**Exercise brief:**
Once the line containing "U1 pin GND: AGND -> 5V" is found in the entries below, restate it and each following line word for word, stopping after the line containing "RY3 pin COIL-: COIL -> none".

··· Records supplied

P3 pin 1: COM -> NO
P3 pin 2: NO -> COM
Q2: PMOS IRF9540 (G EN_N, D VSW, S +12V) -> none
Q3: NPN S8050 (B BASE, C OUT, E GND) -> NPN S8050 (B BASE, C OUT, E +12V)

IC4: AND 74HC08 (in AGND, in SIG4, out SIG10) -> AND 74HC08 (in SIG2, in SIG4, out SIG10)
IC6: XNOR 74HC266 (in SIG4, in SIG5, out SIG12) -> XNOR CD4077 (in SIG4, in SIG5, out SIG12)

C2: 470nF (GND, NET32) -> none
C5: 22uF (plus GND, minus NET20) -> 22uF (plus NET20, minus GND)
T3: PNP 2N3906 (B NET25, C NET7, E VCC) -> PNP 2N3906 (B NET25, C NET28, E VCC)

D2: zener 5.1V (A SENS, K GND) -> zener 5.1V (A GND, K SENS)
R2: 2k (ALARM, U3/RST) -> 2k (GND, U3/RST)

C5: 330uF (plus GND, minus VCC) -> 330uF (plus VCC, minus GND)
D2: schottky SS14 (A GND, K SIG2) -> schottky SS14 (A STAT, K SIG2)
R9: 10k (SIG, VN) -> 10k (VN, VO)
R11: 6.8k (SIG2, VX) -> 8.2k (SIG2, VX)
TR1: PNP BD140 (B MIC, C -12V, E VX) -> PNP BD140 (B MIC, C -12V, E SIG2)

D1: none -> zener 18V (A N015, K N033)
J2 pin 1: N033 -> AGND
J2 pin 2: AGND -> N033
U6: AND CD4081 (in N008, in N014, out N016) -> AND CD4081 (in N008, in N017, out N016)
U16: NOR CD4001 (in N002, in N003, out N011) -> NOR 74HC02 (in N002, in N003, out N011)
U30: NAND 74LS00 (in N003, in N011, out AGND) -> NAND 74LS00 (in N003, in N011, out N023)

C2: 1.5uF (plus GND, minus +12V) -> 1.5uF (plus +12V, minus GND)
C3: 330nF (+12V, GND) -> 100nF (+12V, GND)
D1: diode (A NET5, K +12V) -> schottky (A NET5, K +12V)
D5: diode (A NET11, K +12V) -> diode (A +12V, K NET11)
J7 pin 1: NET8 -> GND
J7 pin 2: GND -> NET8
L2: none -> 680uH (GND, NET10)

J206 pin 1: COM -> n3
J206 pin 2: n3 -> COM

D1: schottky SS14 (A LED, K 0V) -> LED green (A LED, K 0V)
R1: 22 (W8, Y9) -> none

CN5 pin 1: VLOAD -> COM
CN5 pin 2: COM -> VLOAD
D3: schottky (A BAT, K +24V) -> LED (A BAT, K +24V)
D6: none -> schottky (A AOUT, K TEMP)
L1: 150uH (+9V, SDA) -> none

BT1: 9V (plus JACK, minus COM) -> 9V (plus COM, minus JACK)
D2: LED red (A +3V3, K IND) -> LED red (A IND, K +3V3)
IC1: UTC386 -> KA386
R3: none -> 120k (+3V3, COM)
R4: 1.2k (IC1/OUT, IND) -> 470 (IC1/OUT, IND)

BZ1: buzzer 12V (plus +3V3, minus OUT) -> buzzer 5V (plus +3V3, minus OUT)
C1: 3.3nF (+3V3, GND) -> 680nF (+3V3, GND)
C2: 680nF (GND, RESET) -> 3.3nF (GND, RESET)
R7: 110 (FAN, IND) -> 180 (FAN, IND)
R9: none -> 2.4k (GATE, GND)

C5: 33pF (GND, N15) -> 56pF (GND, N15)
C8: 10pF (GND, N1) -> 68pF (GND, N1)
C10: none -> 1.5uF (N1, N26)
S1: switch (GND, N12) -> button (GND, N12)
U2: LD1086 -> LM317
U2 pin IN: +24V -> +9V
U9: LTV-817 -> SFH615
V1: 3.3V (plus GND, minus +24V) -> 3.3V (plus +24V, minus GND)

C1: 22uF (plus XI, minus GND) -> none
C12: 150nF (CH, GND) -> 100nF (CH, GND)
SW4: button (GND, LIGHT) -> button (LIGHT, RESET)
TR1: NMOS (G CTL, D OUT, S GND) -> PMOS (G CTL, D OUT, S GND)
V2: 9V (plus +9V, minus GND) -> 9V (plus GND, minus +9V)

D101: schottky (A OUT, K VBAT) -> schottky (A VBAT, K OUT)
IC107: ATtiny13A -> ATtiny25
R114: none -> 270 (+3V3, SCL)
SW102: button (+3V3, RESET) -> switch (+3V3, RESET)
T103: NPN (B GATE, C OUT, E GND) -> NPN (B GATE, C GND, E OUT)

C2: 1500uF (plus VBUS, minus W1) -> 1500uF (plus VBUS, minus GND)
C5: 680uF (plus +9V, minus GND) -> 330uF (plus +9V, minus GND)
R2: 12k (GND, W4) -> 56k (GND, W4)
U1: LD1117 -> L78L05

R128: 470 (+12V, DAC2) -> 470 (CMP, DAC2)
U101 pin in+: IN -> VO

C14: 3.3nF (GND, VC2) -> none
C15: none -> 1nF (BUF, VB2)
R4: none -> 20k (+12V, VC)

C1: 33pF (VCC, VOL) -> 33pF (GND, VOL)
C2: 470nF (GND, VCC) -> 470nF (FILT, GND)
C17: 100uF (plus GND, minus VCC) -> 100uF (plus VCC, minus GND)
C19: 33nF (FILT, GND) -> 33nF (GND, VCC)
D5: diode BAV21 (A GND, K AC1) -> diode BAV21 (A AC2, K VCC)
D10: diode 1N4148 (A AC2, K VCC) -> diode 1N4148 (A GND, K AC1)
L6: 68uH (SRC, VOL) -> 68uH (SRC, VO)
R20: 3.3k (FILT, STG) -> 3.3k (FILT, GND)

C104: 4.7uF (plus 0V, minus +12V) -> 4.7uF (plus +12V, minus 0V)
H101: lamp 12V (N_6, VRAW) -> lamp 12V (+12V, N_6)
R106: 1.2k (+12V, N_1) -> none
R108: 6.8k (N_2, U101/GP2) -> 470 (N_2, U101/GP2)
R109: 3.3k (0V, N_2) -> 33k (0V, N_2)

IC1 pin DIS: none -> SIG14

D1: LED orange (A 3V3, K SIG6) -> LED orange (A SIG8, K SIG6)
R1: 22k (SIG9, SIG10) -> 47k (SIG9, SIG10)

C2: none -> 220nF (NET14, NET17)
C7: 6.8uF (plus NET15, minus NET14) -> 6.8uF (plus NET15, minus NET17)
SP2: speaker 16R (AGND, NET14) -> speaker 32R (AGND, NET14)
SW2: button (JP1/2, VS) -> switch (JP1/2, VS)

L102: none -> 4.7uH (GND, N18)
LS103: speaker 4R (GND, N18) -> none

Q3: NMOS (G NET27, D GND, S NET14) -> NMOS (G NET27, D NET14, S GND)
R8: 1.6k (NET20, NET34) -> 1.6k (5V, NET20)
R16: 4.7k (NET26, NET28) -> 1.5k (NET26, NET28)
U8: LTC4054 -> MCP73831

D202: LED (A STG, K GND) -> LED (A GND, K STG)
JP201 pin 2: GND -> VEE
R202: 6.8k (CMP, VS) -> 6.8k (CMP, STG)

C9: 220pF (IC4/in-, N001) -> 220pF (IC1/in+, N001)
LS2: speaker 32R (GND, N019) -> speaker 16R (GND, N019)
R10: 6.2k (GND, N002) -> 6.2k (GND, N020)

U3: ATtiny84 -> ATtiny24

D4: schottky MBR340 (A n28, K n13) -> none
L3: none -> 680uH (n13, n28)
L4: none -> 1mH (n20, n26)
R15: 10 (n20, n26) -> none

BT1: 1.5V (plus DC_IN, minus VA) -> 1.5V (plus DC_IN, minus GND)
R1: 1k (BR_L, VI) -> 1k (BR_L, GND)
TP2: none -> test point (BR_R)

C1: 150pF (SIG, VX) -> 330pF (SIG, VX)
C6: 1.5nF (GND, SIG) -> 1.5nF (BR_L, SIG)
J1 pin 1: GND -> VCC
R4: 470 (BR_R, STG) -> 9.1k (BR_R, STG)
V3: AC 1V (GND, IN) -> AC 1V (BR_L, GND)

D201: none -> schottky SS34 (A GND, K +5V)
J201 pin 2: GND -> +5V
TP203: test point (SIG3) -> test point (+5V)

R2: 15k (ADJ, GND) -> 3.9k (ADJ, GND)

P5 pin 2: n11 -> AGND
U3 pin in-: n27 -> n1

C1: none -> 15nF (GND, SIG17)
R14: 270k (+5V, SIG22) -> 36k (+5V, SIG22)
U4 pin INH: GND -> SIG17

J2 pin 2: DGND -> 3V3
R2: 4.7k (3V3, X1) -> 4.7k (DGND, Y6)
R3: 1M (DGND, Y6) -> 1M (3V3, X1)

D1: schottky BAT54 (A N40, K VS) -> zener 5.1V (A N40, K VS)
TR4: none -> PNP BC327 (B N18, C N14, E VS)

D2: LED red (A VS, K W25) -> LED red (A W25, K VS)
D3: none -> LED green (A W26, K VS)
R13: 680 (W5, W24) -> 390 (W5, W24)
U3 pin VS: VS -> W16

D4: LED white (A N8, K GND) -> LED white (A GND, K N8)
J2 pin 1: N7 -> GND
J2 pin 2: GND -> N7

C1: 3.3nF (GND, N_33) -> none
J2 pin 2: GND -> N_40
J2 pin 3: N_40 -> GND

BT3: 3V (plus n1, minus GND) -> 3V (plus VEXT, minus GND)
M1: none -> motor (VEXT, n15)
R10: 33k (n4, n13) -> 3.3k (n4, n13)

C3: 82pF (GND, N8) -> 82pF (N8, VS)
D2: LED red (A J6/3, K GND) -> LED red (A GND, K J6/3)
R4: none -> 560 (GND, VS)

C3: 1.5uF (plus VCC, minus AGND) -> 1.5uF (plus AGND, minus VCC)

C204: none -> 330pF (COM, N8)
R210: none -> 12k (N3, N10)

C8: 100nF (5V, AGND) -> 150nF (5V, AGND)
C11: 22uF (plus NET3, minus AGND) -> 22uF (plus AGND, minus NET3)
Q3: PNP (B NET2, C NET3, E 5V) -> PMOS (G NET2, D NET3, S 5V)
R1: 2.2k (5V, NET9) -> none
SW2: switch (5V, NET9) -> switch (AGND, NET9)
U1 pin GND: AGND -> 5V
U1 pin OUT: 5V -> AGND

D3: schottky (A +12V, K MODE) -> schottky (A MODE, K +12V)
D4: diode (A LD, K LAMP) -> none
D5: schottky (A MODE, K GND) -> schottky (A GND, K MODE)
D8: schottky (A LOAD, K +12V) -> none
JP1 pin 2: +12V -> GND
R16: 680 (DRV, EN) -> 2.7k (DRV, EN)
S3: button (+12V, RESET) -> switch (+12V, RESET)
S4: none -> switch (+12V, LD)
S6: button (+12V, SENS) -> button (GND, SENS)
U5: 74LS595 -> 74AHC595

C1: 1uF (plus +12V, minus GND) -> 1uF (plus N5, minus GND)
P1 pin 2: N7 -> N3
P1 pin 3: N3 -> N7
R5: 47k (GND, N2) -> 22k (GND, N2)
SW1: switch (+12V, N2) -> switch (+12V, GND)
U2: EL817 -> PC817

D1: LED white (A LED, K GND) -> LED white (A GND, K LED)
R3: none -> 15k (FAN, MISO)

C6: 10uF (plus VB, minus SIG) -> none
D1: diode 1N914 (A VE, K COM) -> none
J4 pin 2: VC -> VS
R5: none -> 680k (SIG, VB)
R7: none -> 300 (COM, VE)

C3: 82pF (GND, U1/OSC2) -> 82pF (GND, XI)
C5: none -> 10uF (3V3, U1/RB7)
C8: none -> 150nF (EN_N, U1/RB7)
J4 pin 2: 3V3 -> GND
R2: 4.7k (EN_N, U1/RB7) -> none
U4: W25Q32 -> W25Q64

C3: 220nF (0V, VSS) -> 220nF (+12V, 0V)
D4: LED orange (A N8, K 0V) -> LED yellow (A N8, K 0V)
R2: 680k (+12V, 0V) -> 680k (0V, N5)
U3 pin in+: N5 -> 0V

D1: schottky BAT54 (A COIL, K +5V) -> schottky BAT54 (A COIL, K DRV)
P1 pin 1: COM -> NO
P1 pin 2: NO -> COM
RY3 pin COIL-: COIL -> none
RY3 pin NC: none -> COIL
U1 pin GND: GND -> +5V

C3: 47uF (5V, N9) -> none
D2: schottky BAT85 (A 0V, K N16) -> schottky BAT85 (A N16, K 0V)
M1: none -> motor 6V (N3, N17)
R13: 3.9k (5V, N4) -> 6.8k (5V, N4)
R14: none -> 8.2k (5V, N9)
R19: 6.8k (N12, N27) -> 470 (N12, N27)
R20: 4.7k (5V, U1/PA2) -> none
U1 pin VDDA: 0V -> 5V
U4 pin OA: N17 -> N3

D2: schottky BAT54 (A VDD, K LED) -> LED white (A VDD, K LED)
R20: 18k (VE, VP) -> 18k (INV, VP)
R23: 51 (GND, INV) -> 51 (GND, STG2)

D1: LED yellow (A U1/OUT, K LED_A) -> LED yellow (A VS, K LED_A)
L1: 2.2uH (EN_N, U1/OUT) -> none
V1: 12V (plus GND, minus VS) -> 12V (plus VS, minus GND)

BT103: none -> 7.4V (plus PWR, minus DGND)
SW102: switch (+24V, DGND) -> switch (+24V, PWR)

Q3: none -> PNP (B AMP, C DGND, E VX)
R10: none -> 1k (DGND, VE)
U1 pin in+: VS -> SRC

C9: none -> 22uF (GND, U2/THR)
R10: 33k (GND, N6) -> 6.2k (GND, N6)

······

**The completed task:**
U1 pin GND: AGND -> 5V
U1 pin OUT: 5V -> AGND

D3: schottky (A +12V, K MODE) -> schottky (A MODE, K +12V)
D4: diode (A LD, K LAMP) -> none
D5: schottky (A MODE, K GND) -> schottky (A GND, K MODE)
D8: schottky (A LOAD, K +12V) -> none
JP1 pin 2: +12V -> GND
R16: 680 (DRV, EN) -> 2.7k (DRV, EN)
S3: button (+12V, RESET) -> switch (+12V, RESET)
S4: none -> switch (+12V, LD)
S6: button (+12V, SENS) -> button (GND, SENS)
U5: 74LS595 -> 74AHC595

C1: 1uF (plus +12V, minus GND) -> 1uF (plus N5, minus GND)
P1 pin 2: N7 -> N3
P1 pin 3: N3 -> N7
R5: 47k (GND, N2) -> 22k (GND, N2)
SW1: switch (+12V, N2) -> switch (+12V, GND)
U2: EL817 -> PC817

D1: LED white (A LED, K GND) -> LED white (A GND, K LED)
R3: none -> 15k (FAN, MISO)

C6: 10uF (plus VB, minus SIG) -> none
D1: diode 1N914 (A VE, K COM) -> none
J4 pin 2: VC -> VS
R5: none -> 680k (SIG, VB)
R7: none -> 300 (COM, VE)

C3: 82pF (GND, U1/OSC2) -> 82pF (GND, XI)
C5: none -> 10uF (3V3, U1/RB7)
C8: none -> 150nF (EN_N, U1/RB7)
J4 pin 2: 3V3 -> GND
R2: 4.7k (EN_N, U1/RB7) -> none
U4: W25Q32 -> W25Q64

C3: 220nF (0V, VSS) -> 220nF (+12V, 0V)
D4: LED orange (A N8, K 0V) -> LED yellow (A N8, K 0V)
R2: 680k (+12V, 0V) -> 680k (0V, N5)
U3 pin in+: N5 -> 0V

D1: schottky BAT54 (A COIL, K +5V) -> schottky BAT54 (A COIL, K DRV)
P1 pin 1: COM -> NO
P1 pin 2: NO -> COM
RY3 pin COIL-: COIL -> none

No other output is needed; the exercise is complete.